▸ Task to complete:
Print the listing in its entirety and exactly, leaving out images.

▸ Dataset extract:
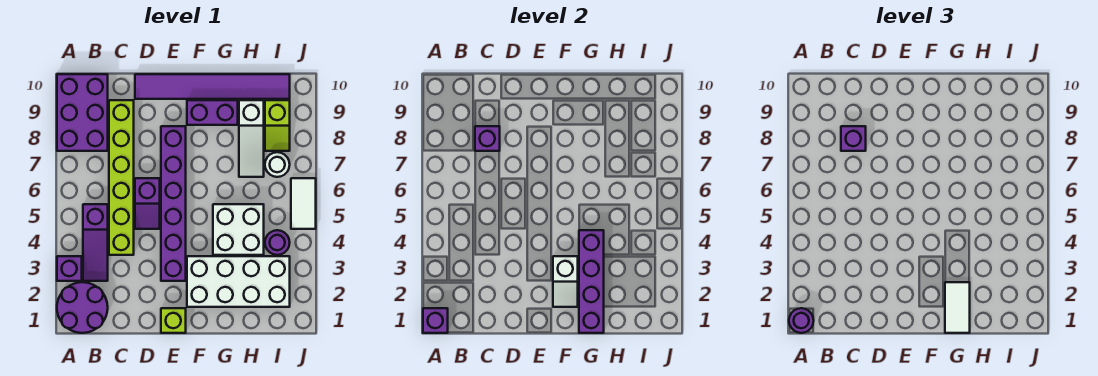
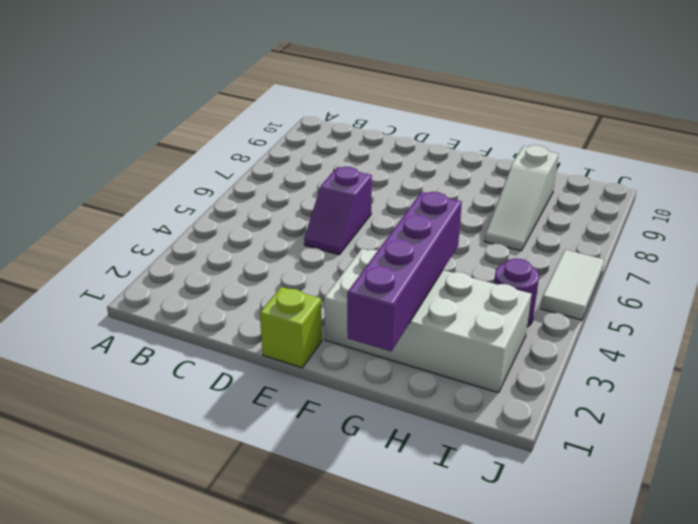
none -> purple 2x2 round brick [57,282,108,333]
none -> purple 1x1 brick [57,256,82,281]
none -> purple 2x3 brick [57,74,108,151]

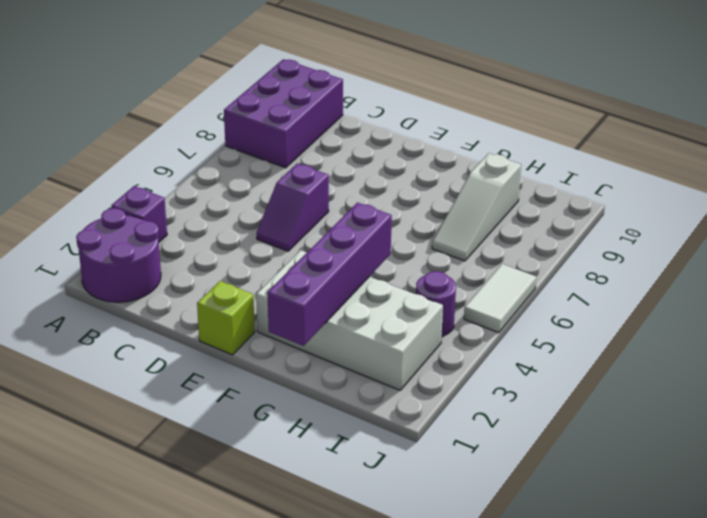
none -> purple 1x3 slope [83,204,108,281]
none -> lime 1x6 brick [109,100,134,255]
none -> purple 1x6 tile [135,74,290,99]

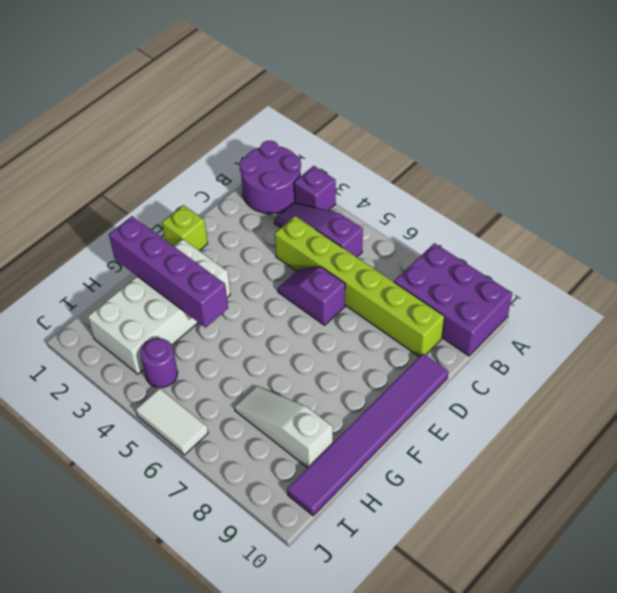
none -> purple 1x6 brick [161,126,186,281]
none -> purple 1x2 brick [187,100,238,125]
none -> white 2x2 brick [213,204,264,255]

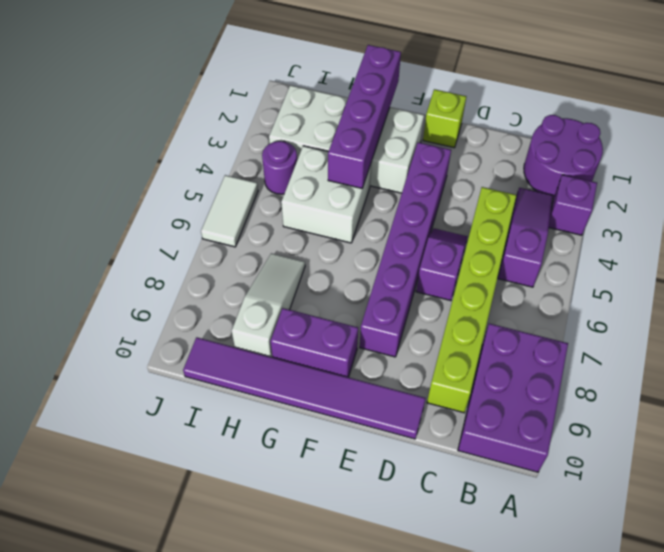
none -> white 1x1 round brick [265,152,290,177]
none -> lime 1x2 slope [265,100,290,151]
none -> purple 1x1 brick [423,308,448,333]

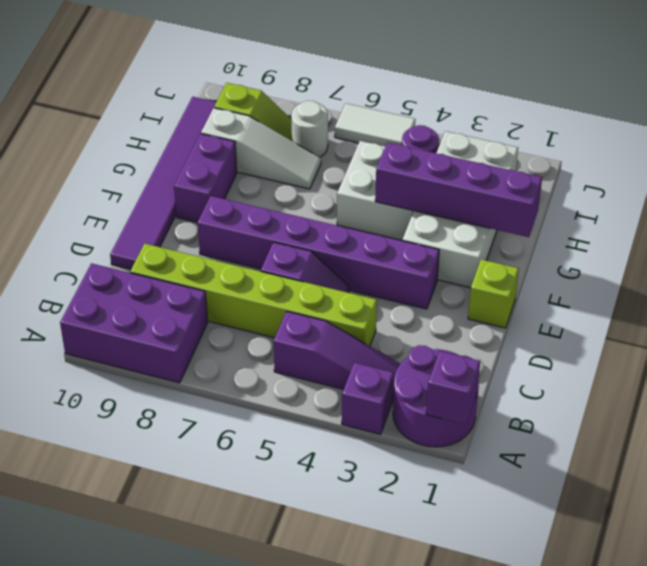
none -> purple 1x1 brick [475,126,500,151]
none -> white 1x2 slope [553,256,578,307]
none -> purple 1x1 round brick [789,308,814,333]

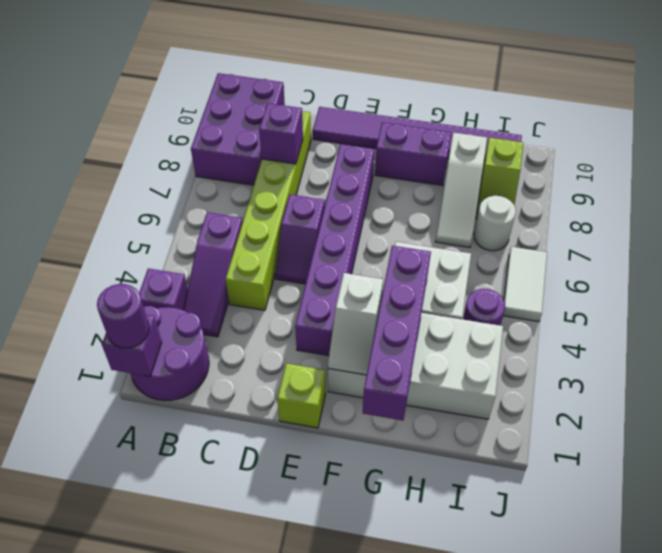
none -> purple 1x1 brick [841,126,866,151]
none -> white 1x2 tile [945,282,970,333]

▸ Answer to the exercise:
none -> purple 2x2 round brick [57,282,108,333]
none -> purple 1x1 brick [57,256,82,281]
none -> purple 2x3 brick [57,74,108,151]

none -> purple 1x3 slope [83,204,108,281]
none -> lime 1x6 brick [109,100,134,255]
none -> purple 1x6 tile [135,74,290,99]

none -> purple 1x6 brick [161,126,186,281]
none -> purple 1x2 brick [187,100,238,125]
none -> white 2x2 brick [213,204,264,255]

none -> white 1x1 round brick [265,152,290,177]
none -> lime 1x2 slope [265,100,290,151]
none -> purple 1x1 brick [423,308,448,333]

none -> purple 1x1 brick [475,126,500,151]
none -> white 1x2 slope [553,256,578,307]
none -> purple 1x1 round brick [789,308,814,333]

none -> purple 1x1 brick [841,126,866,151]
none -> white 1x2 tile [945,282,970,333]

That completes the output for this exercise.